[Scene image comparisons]
Start of Block

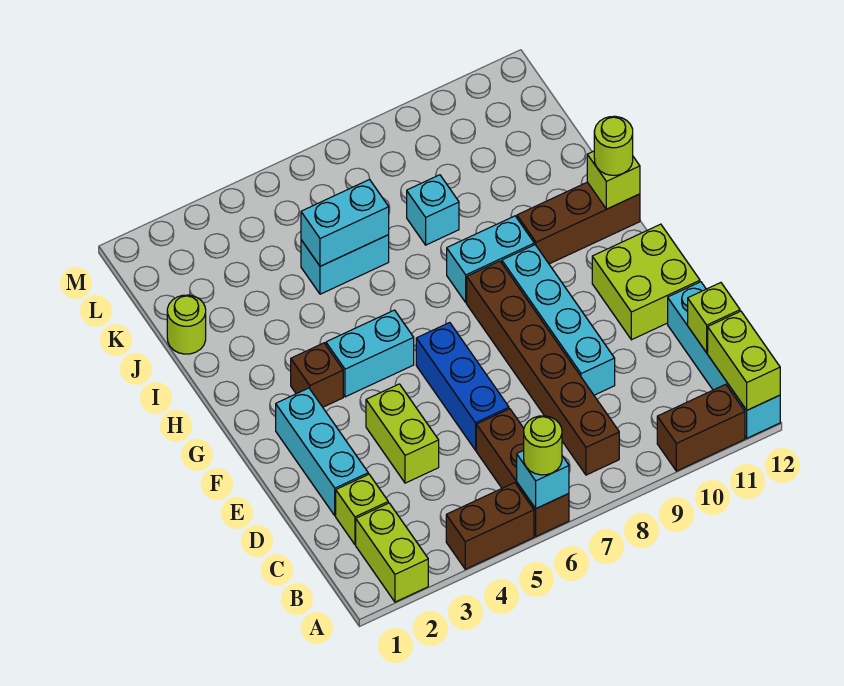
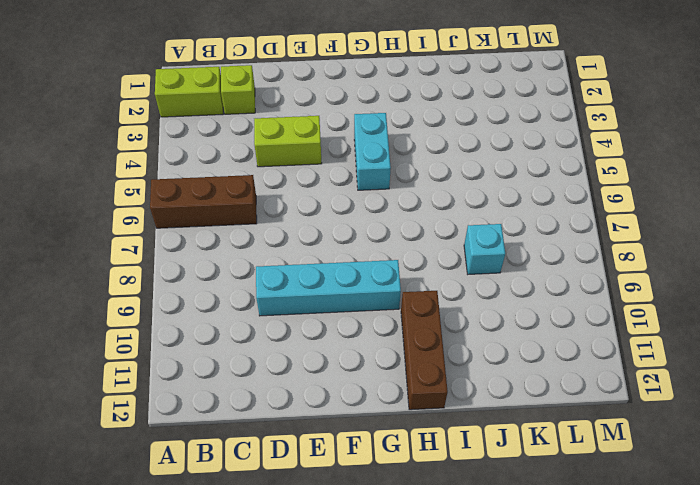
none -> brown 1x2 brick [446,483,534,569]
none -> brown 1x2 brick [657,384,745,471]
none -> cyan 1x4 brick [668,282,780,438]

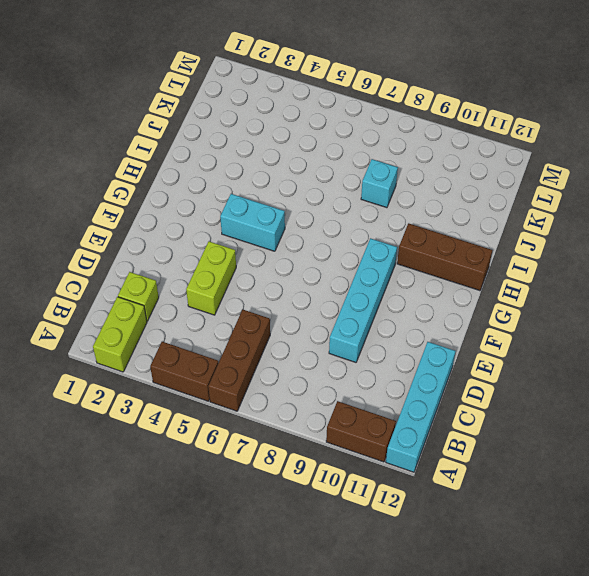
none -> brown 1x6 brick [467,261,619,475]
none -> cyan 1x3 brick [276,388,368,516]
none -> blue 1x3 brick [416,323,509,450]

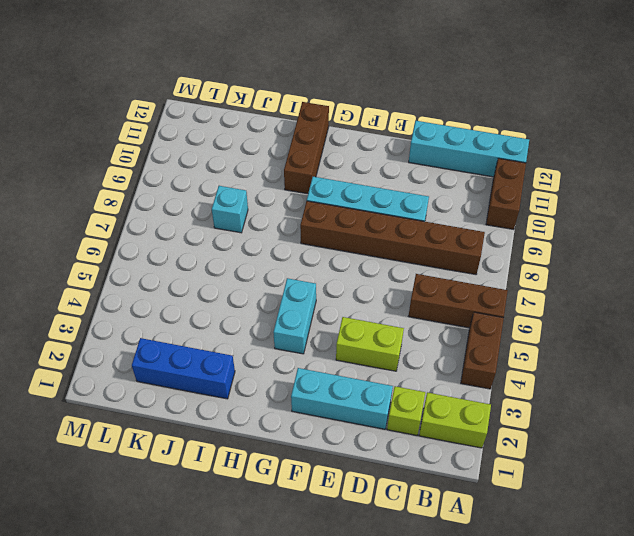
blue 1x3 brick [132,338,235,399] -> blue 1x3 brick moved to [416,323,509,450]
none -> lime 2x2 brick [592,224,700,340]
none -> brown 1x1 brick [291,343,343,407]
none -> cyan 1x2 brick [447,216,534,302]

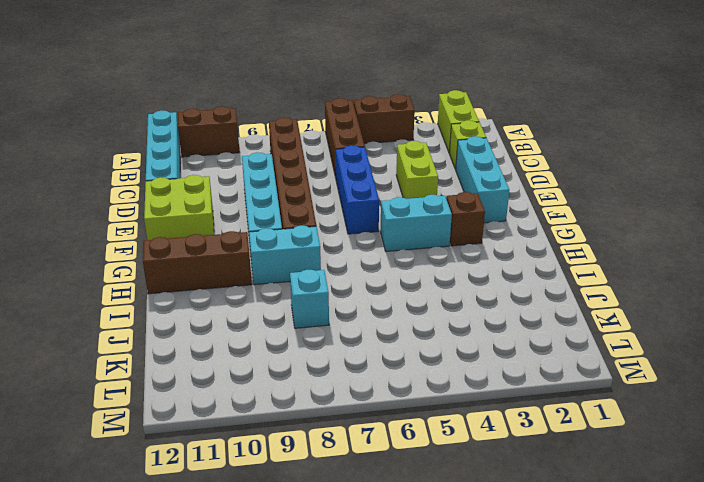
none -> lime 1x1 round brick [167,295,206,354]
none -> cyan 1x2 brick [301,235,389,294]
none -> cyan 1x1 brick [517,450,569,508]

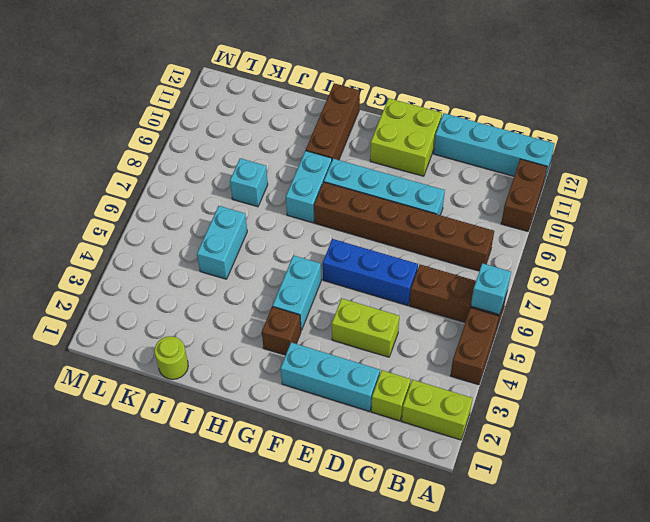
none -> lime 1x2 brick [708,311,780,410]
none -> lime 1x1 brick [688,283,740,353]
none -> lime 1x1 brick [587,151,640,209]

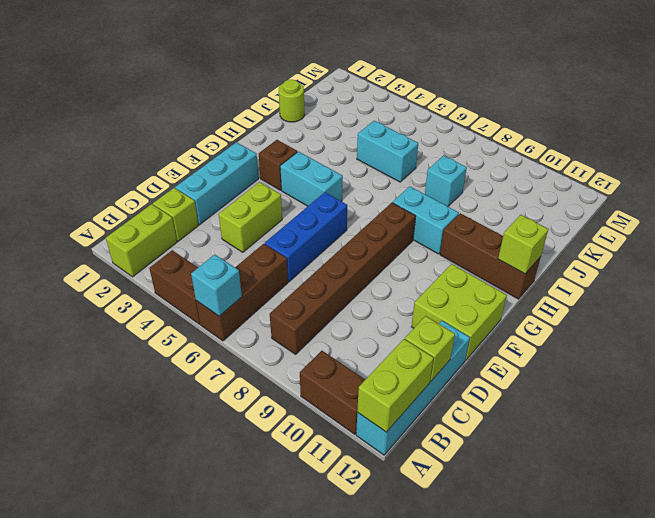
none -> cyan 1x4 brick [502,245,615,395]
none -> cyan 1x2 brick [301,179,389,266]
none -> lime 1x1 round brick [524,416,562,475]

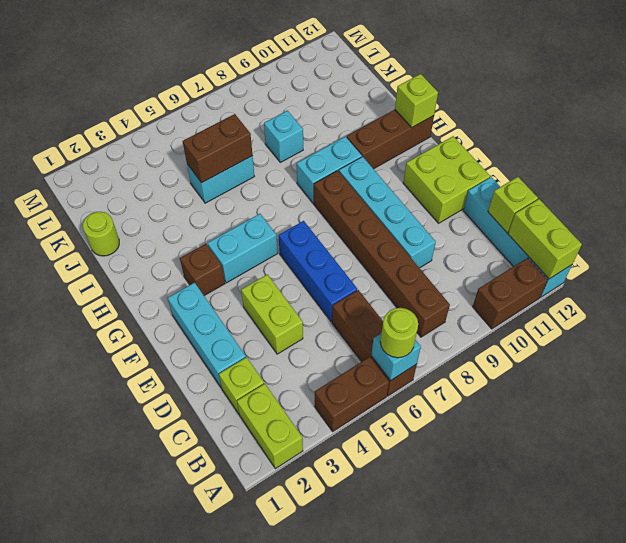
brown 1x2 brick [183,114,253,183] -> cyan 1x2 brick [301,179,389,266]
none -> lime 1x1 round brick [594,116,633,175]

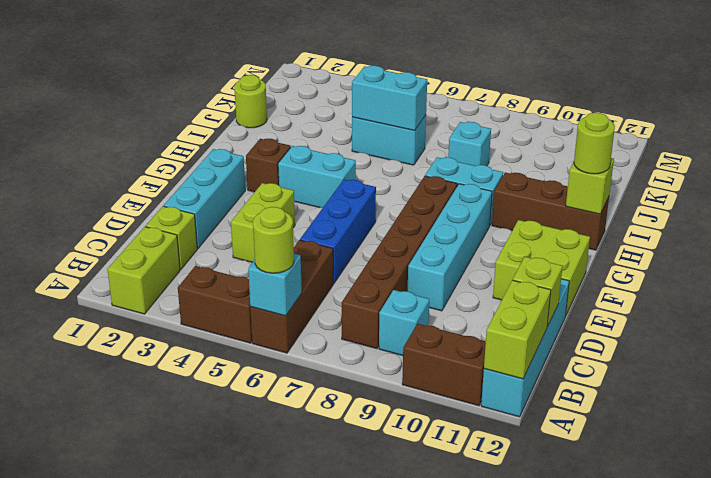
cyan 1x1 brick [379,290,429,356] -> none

End of Block

Exercise:
The line containing "brown 1x2 brick [183,114,253,183]" and every line after it, through the end of the records, are what you should retype exactly. Do not include the pictures.

Response to the exercise:
brown 1x2 brick [183,114,253,183] -> cyan 1x2 brick [301,179,389,266]
none -> lime 1x1 round brick [594,116,633,175]

cyan 1x1 brick [379,290,429,356] -> none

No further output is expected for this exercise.